| Dataset excerpts |
*** Begin section ***

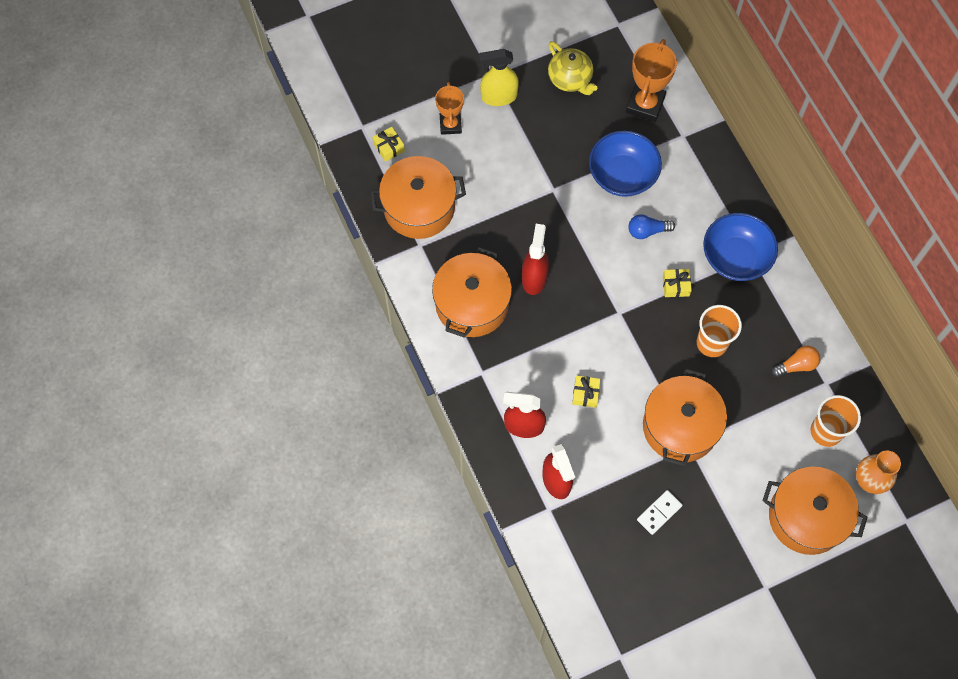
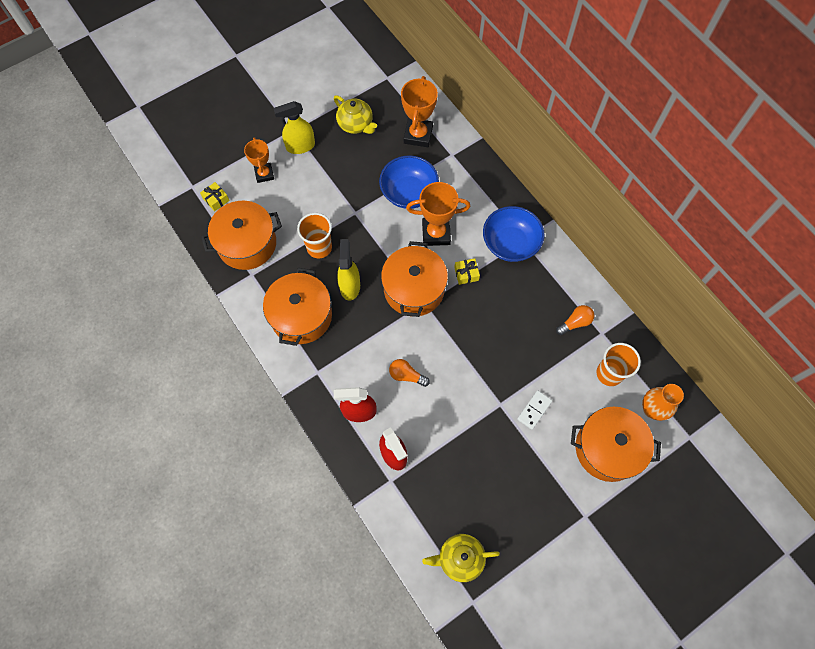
camera: 10 degrees left, 0 degrees up
(534, 278) = (350, 286): red spray bottle -> yellow spray bottle
(585, 394) = (406, 375): yellow gift -> orange light bulb
(613, 607) = (459, 558): none -> yellow teapot
(647, 231) = (436, 233): blue light bulb -> orange trophy
(659, 512) = (484, 467): white domino -> white domino (534, 410)
(680, 426) = (489, 390): orange pot -> orange pot (414, 289)
(712, 343) = (503, 316): orange cup -> orange cup (319, 247)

*** End section ***

Respond with one number, the count of lines of the material that include "orange".

| Your solution |
4